- [WHAT THE TASK ASKS]
Only lines that contain the word "brick" belong in the answer; copy them from the records below.

- [SUPPLIED MATERIAL]
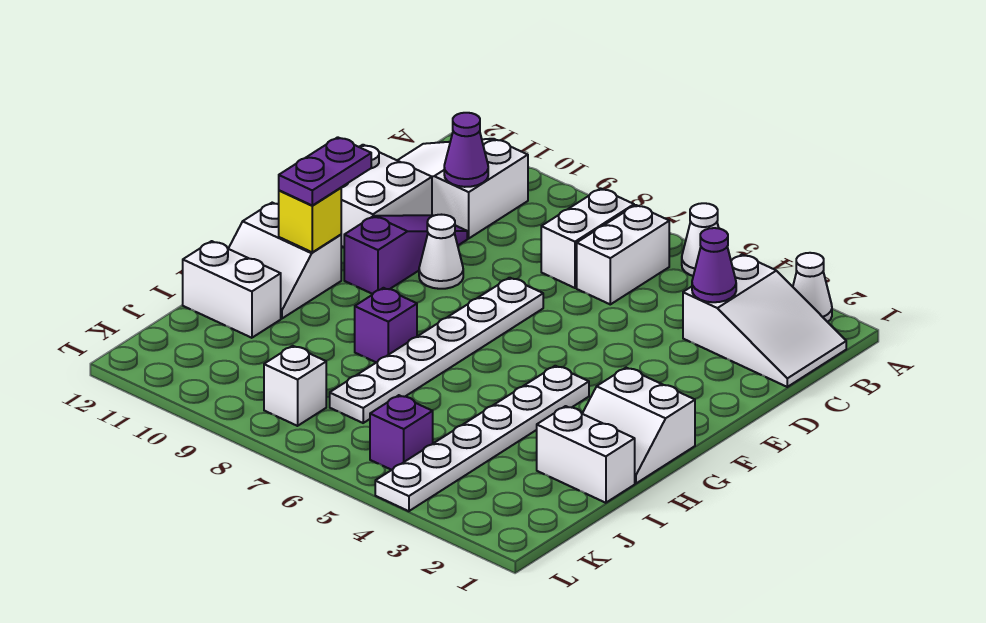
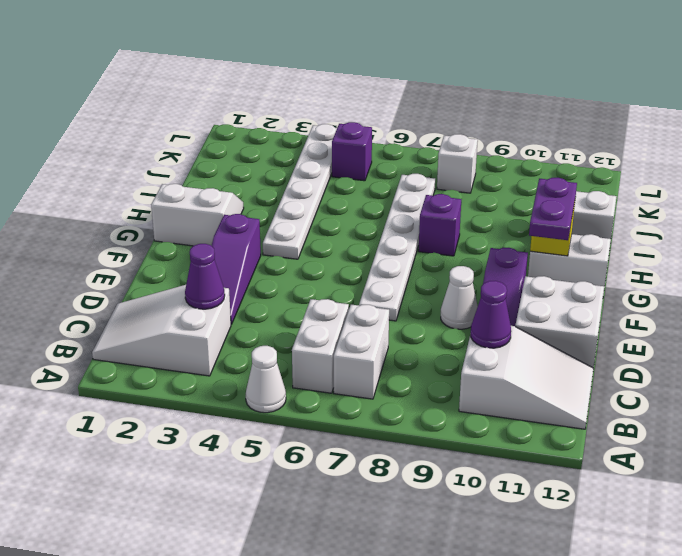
white cone A2 level 1 -> none
none -> purple slope D3:F3 level 1 top F
white brick I1:I2 level 1 -> none

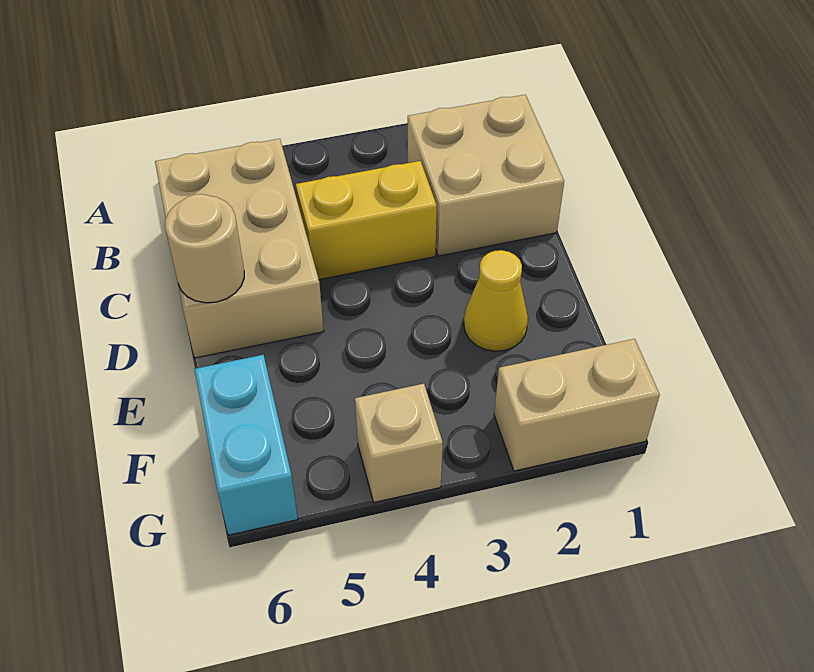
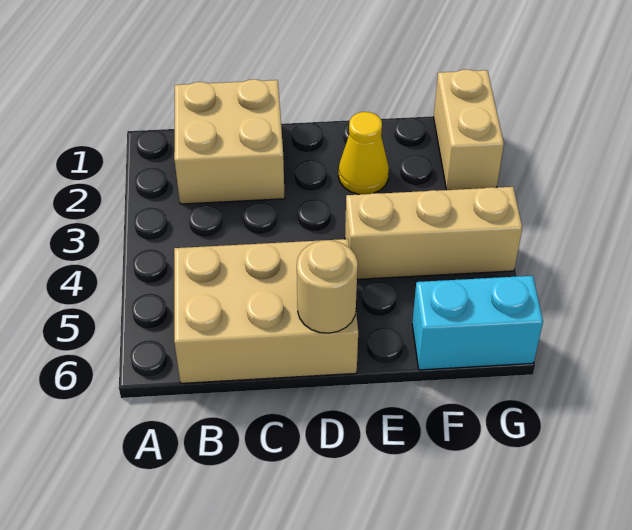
yellow brick C3:C4 level 1 -> none
tan brick G4 level 1 -> tan brick E4:G4 level 1

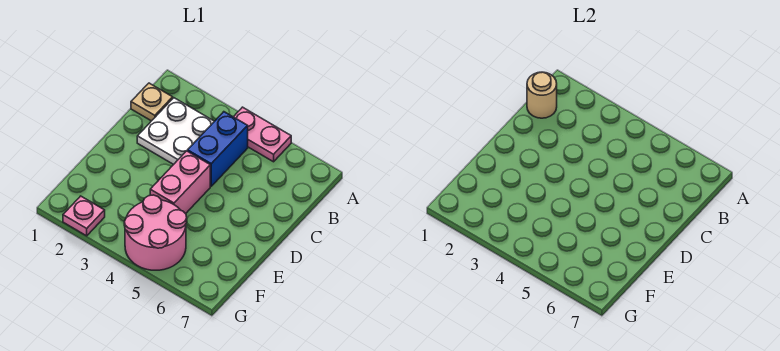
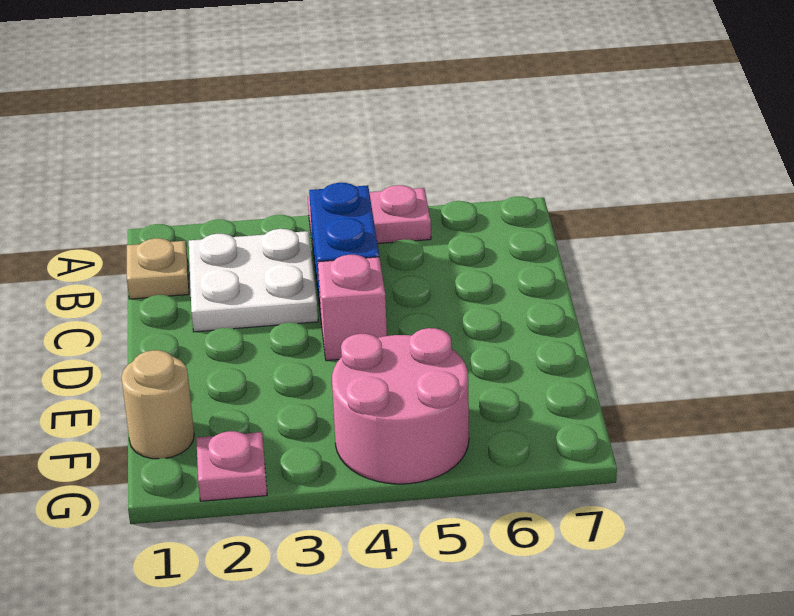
tan round brick B1 level 2 -> tan round brick F1 level 1
pink brick D4:E4 level 1 -> pink brick D4 level 1

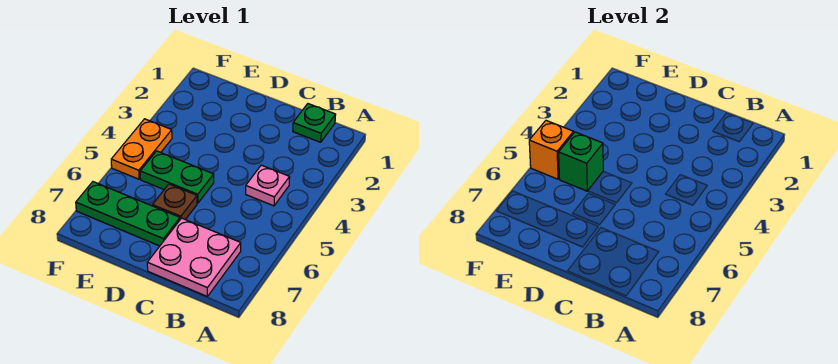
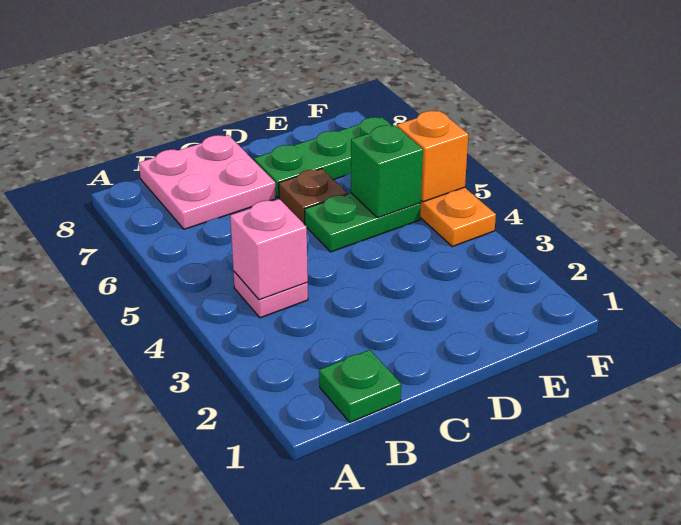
none -> pink brick B4 level 2

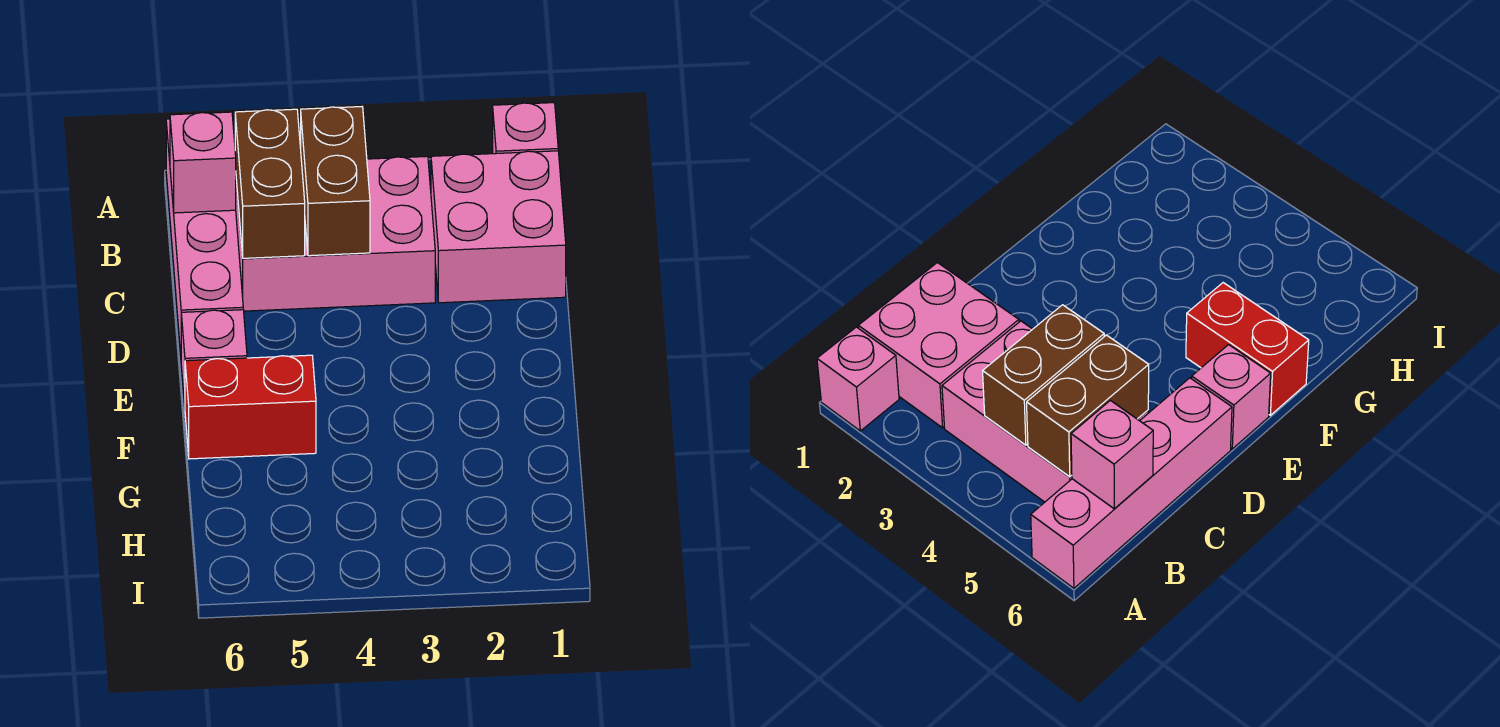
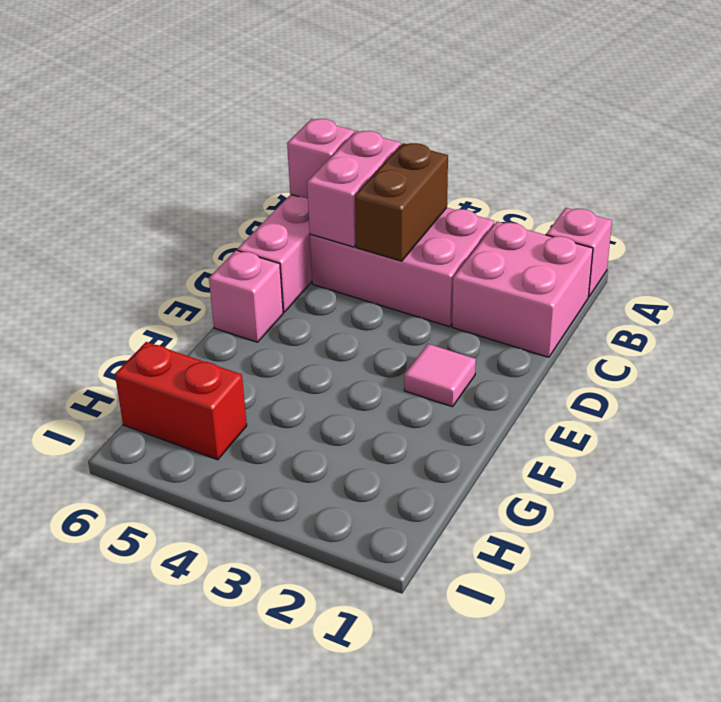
brown brick B5:C5 level 2 -> pink brick B5:C5 level 2
none -> pink tile E2 level 1
red brick F5:F6 level 1 -> red brick H5:H6 level 1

- [RESPONSE AREA]
white brick I1:I2 level 1 -> none
yellow brick C3:C4 level 1 -> none
tan brick G4 level 1 -> tan brick E4:G4 level 1
tan round brick B1 level 2 -> tan round brick F1 level 1
pink brick D4:E4 level 1 -> pink brick D4 level 1
none -> pink brick B4 level 2
brown brick B5:C5 level 2 -> pink brick B5:C5 level 2
red brick F5:F6 level 1 -> red brick H5:H6 level 1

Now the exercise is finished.